**DATA SHOWN**
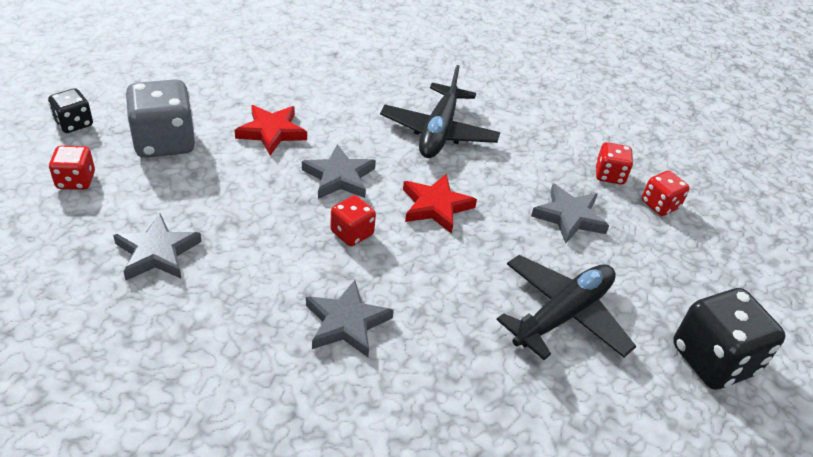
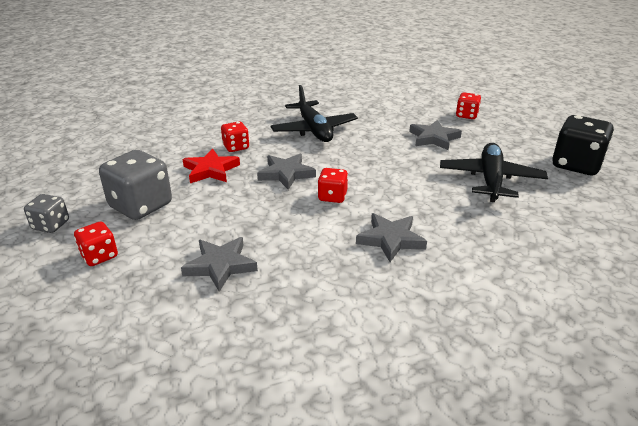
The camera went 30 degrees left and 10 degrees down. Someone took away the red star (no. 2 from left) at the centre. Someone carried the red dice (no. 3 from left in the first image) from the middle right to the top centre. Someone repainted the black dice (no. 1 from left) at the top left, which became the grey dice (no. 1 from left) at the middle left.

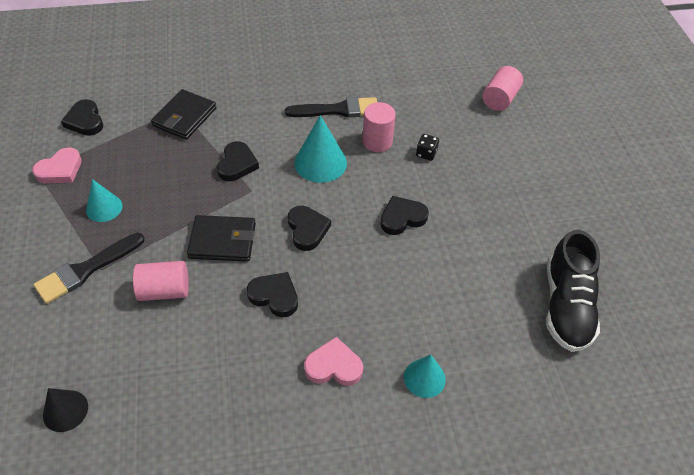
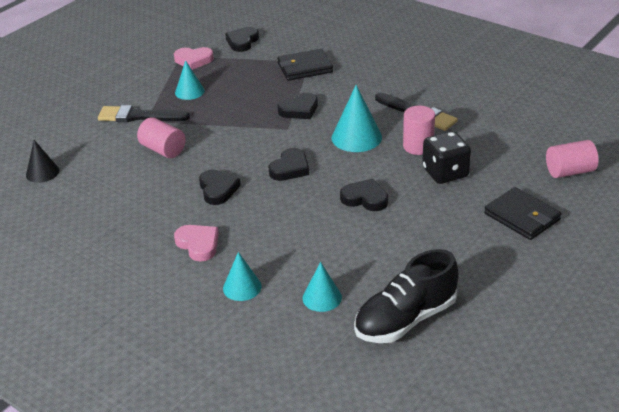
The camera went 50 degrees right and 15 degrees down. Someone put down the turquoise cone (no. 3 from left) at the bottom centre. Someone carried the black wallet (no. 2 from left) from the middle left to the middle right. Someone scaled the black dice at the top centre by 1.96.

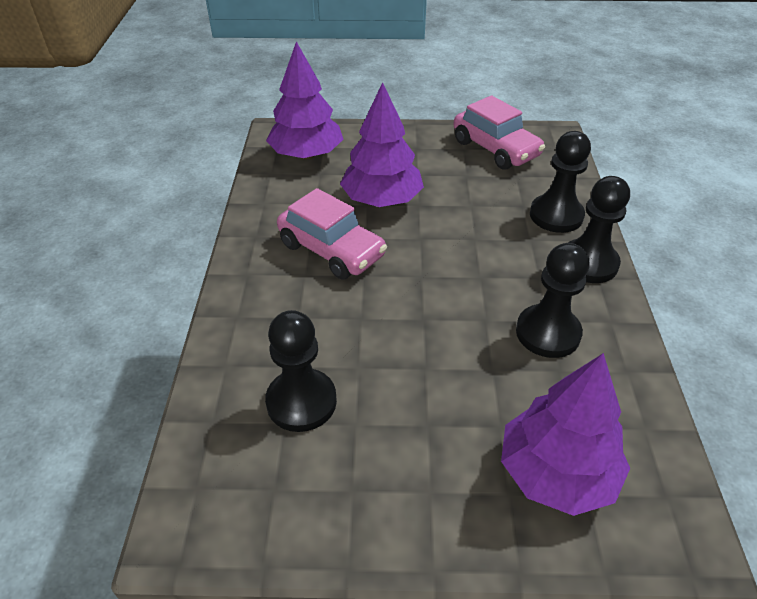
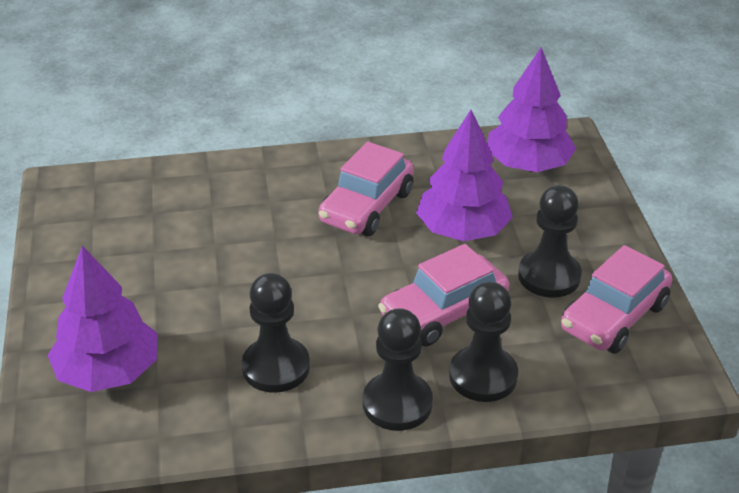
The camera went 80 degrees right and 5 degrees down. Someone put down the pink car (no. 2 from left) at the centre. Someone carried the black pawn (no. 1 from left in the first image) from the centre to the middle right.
---
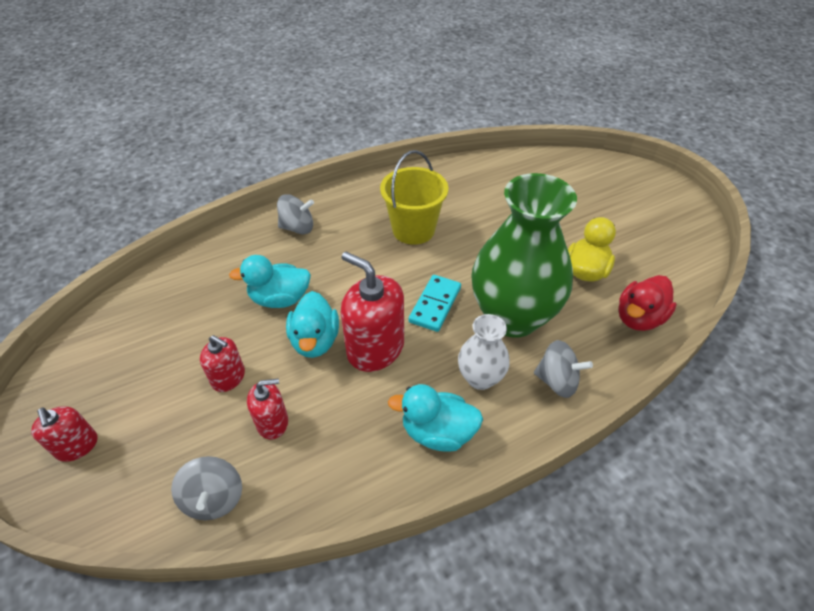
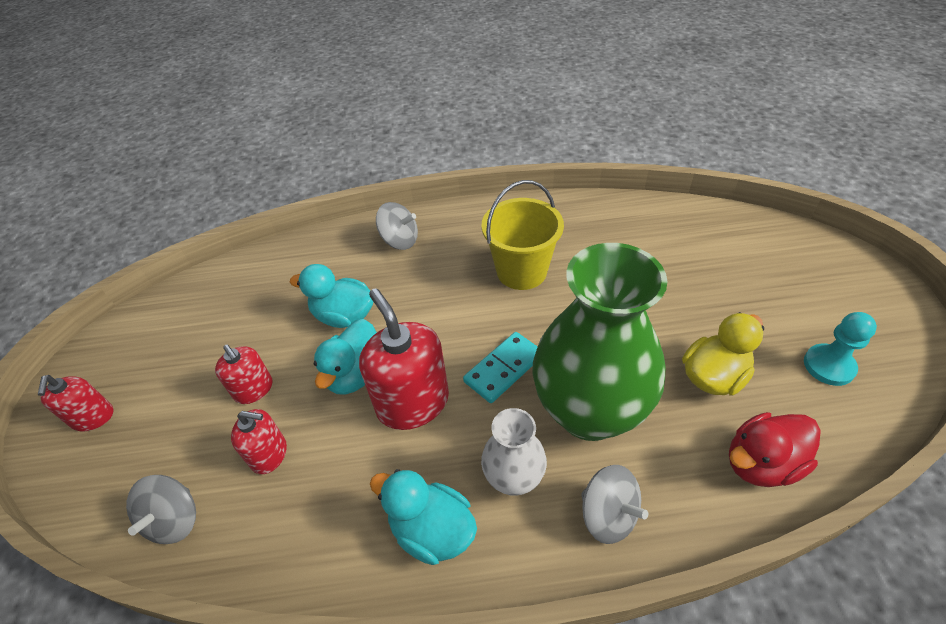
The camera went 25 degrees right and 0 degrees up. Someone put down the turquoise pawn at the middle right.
---
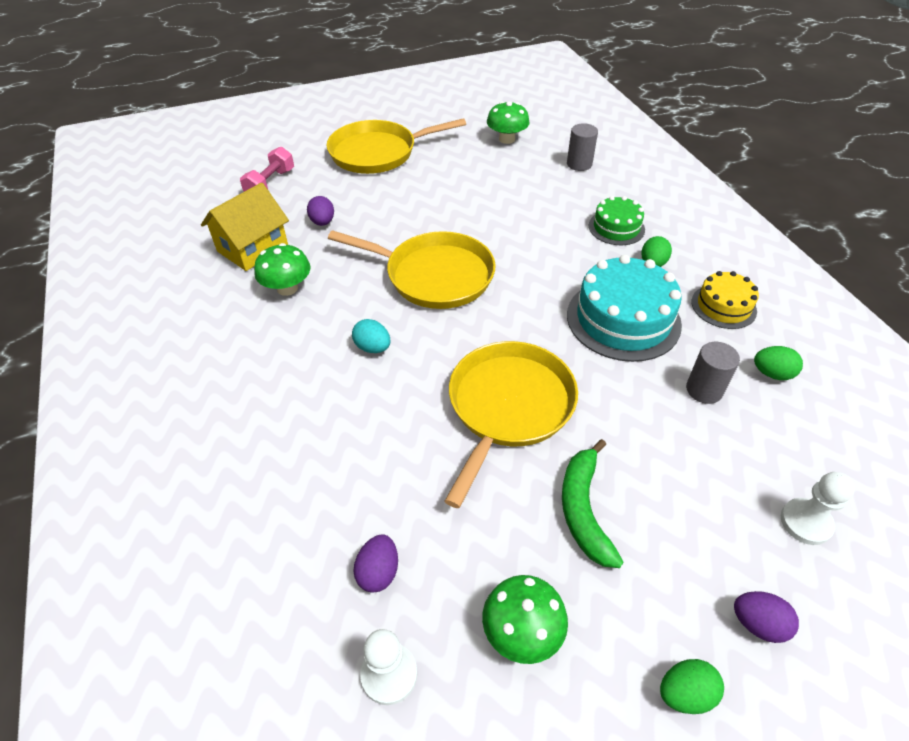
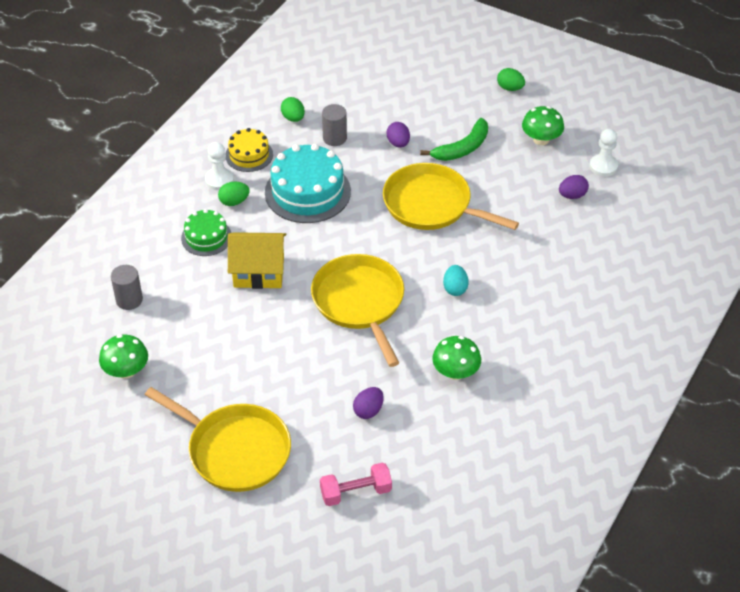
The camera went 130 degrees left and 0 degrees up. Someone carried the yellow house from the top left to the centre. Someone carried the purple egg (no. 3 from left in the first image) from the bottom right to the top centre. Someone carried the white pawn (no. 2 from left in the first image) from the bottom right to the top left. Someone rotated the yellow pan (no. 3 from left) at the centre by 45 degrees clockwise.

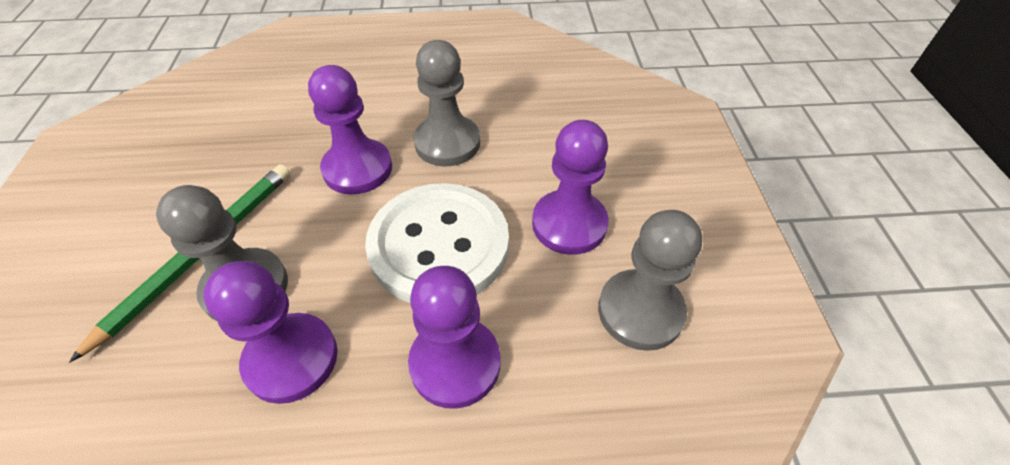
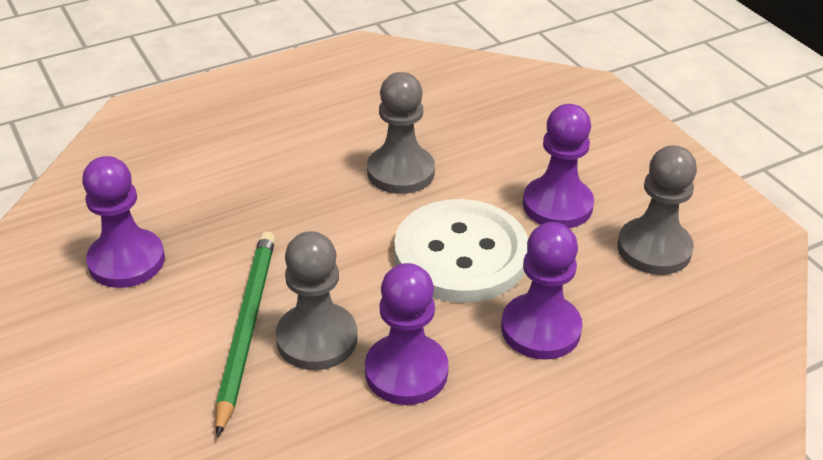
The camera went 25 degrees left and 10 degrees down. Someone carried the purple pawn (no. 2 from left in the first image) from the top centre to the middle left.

**ACTION ITEM**
For this task, return exactly the stretch of the listing above from the line with "The camera went 130" through the line with "The camera went 25 degrees left", inclusive and without pictures.

**RESULT OF THIS TASK**
The camera went 130 degrees left and 0 degrees up. Someone carried the yellow house from the top left to the centre. Someone carried the purple egg (no. 3 from left in the first image) from the bottom right to the top centre. Someone carried the white pawn (no. 2 from left in the first image) from the bottom right to the top left. Someone rotated the yellow pan (no. 3 from left) at the centre by 45 degrees clockwise.

The camera went 25 degrees left and 10 degrees down. Someone carried the purple pawn (no. 2 from left in the first image) from the top centre to the middle left.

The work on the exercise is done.